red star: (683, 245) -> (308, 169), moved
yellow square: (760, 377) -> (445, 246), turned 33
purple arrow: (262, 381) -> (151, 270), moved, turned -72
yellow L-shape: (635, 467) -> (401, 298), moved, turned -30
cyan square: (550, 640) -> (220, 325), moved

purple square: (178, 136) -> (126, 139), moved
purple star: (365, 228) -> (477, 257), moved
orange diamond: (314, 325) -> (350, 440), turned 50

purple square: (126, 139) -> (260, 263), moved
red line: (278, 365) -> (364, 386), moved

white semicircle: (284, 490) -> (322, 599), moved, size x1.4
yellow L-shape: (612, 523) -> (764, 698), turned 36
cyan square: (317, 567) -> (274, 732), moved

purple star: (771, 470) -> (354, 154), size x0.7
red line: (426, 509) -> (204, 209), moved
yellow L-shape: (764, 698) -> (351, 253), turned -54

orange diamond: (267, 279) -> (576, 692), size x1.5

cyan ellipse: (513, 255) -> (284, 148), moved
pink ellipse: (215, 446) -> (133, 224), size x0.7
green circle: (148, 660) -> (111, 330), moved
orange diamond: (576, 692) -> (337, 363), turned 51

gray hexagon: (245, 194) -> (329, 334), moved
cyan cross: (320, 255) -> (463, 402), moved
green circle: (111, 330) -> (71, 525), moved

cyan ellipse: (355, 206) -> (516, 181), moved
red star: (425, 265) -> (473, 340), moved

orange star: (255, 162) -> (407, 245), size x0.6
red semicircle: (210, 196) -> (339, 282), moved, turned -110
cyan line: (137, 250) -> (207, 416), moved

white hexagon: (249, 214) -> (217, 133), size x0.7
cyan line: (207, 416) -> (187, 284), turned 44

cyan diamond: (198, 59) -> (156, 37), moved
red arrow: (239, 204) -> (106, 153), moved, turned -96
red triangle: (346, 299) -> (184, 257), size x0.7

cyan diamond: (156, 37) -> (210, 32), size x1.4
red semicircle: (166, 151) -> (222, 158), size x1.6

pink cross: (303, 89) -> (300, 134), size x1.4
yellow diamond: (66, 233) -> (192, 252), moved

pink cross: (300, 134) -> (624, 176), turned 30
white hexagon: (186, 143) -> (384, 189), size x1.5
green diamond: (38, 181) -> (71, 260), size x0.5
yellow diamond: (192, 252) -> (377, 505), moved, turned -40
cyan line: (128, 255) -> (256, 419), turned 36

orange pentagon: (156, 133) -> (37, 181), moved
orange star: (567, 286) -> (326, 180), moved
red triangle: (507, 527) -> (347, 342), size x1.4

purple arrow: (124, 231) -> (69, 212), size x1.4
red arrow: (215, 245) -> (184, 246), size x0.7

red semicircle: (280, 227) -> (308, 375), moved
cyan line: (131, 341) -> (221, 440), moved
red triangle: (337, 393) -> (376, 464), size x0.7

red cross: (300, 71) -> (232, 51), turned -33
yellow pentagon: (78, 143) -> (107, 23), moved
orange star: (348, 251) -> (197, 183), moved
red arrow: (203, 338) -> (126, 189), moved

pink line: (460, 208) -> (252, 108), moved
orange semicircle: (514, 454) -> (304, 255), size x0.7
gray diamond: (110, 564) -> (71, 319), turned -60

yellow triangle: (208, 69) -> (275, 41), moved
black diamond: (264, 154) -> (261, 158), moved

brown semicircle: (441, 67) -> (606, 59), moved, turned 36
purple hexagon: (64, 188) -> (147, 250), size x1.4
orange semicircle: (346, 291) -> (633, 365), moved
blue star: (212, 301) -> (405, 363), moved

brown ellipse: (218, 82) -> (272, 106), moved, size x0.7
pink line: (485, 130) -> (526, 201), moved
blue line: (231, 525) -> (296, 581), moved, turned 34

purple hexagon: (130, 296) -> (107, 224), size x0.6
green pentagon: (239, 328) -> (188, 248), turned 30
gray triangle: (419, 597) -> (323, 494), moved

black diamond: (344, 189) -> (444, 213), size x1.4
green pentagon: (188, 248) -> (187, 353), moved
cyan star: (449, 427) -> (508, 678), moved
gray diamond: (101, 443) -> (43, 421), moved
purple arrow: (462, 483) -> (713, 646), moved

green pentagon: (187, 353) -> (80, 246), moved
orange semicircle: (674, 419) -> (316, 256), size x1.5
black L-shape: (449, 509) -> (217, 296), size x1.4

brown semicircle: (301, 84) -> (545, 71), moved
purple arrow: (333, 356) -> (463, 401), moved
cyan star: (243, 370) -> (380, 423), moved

* [WHAT THE TASK ASKS]
Every line above with the word "arrow" belongs in the answer, copied as written.

* [TASK RESPONSE]
purple arrow: (262, 381) -> (151, 270), moved, turned -72
red arrow: (239, 204) -> (106, 153), moved, turned -96
purple arrow: (124, 231) -> (69, 212), size x1.4
red arrow: (215, 245) -> (184, 246), size x0.7
red arrow: (203, 338) -> (126, 189), moved
purple arrow: (462, 483) -> (713, 646), moved
purple arrow: (333, 356) -> (463, 401), moved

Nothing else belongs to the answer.